• Spatial reasoning data:
════════════════════

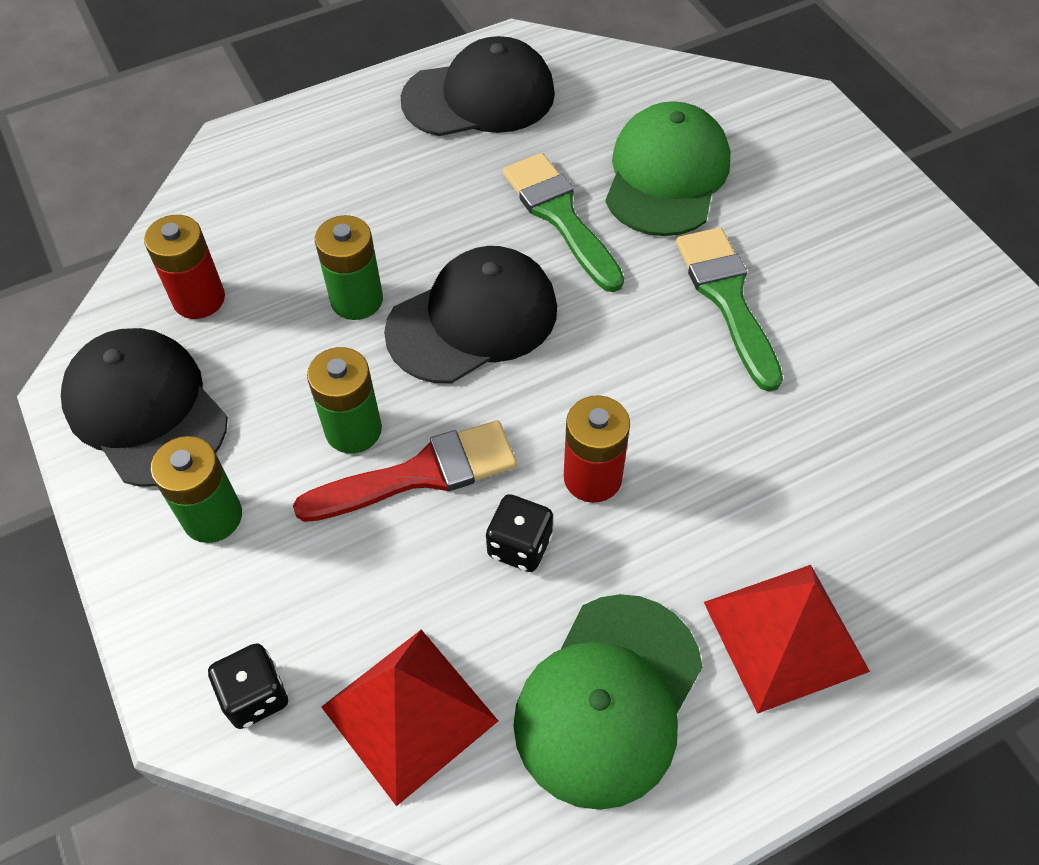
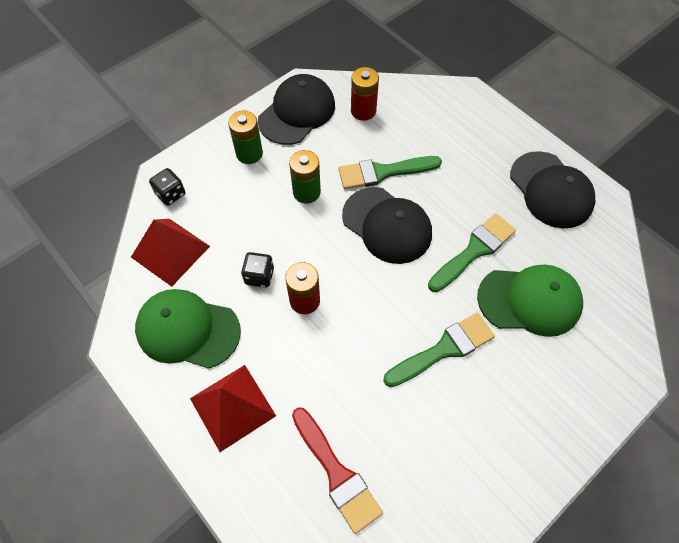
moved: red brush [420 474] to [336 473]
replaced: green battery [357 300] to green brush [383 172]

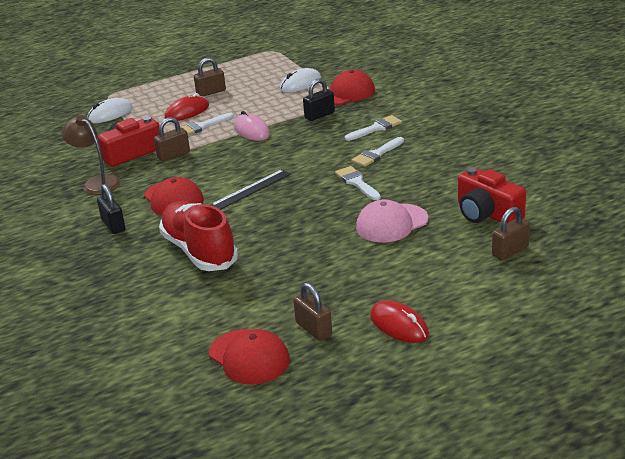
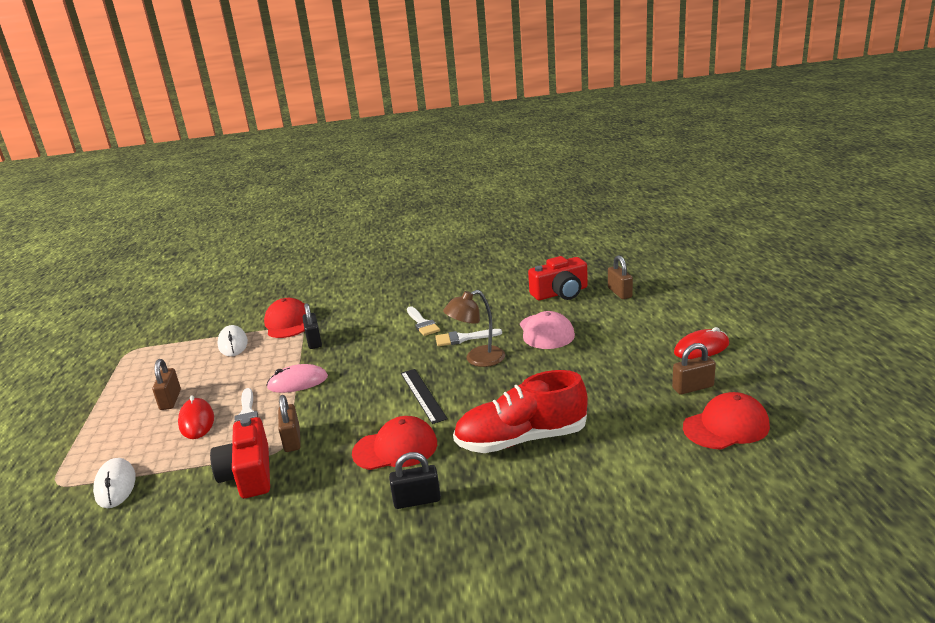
removed: white brush [376 128]
moved: brown lamp [96 183] to [477 359]

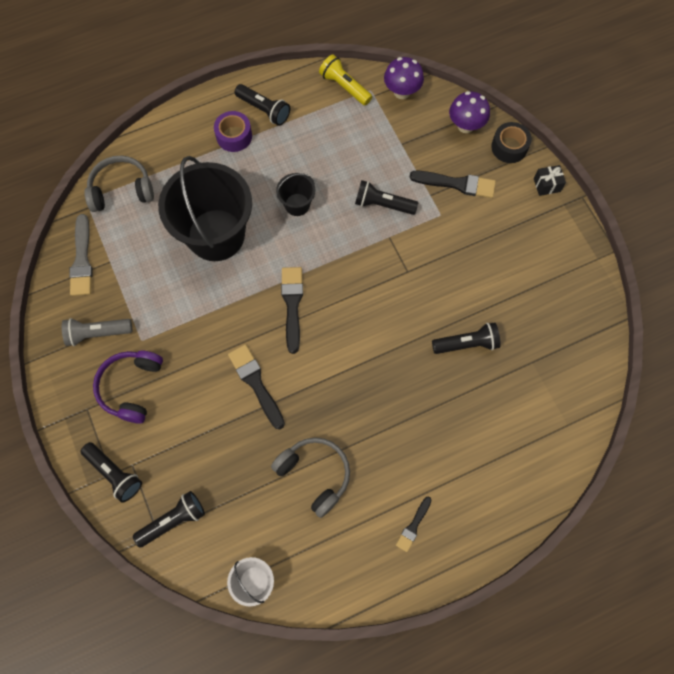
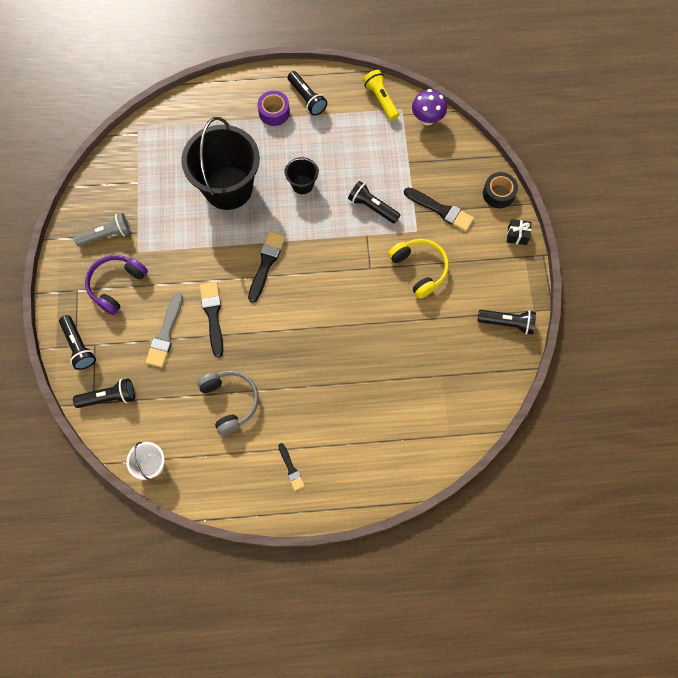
removed: grey headphones [121 190]; purple mushroom [465 126]
added: yellow headphones [419 269]
moved: grey brush [82 260] to [165 334]; black flashlight [467 343] to [507 323]
turned: grey flashlight [97 333] = [107 235] 150 degrees clockwise; black brush [413 526] = [291 469] 75 degrees counterclockwise

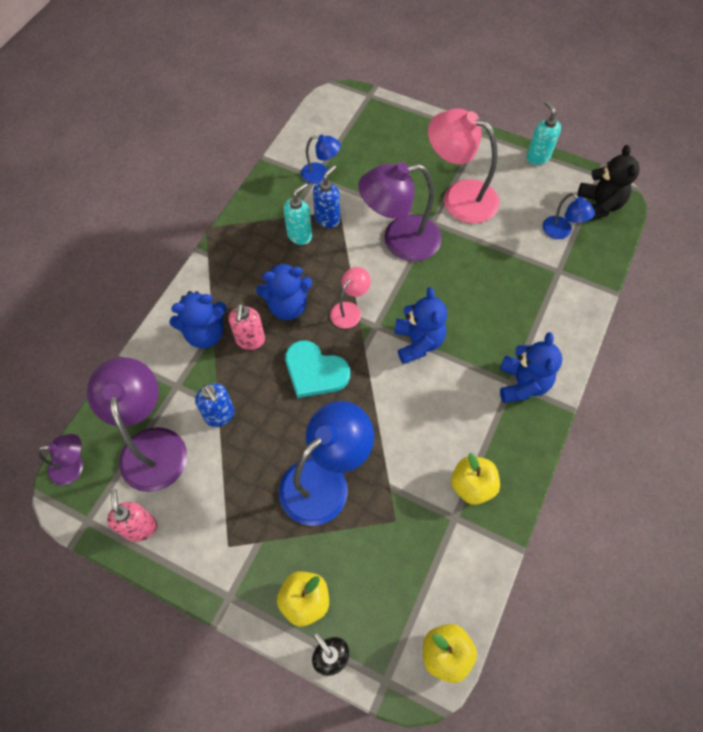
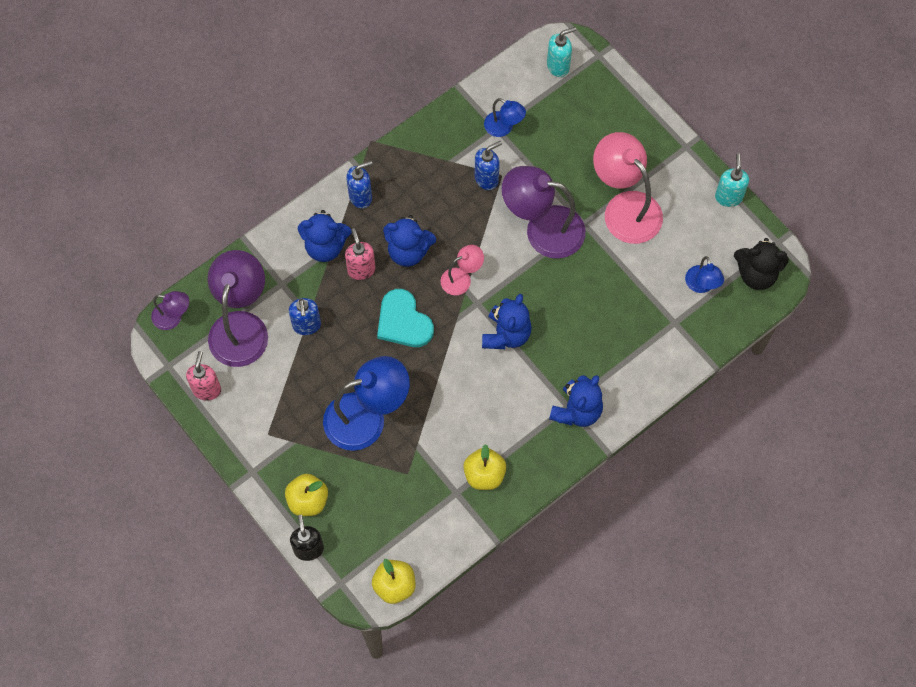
added: blue soap dispenser [361 197]
moved: turquoise soap dispenser [300 235] to [558 66]
turned: pink soap dispenser [250 340] = [361 269] 135 degrees clockwise; black teddy bear [599 205] = [756 274] 75 degrees clockwise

════════════════════

• To do: Exact copy, no pictures: set down all the entries again as they stand.

• Result of the task:
moved: red brush [420 474] to [336 473]
replaced: green battery [357 300] to green brush [383 172]

removed: white brush [376 128]
moved: brown lamp [96 183] to [477 359]

removed: grey headphones [121 190]; purple mushroom [465 126]
added: yellow headphones [419 269]
moved: grey brush [82 260] to [165 334]; black flashlight [467 343] to [507 323]
turned: grey flashlight [97 333] = [107 235] 150 degrees clockwise; black brush [413 526] = [291 469] 75 degrees counterclockwise

added: blue soap dispenser [361 197]
moved: turquoise soap dispenser [300 235] to [558 66]
turned: pink soap dispenser [250 340] = [361 269] 135 degrees clockwise; black teddy bear [599 205] = [756 274] 75 degrees clockwise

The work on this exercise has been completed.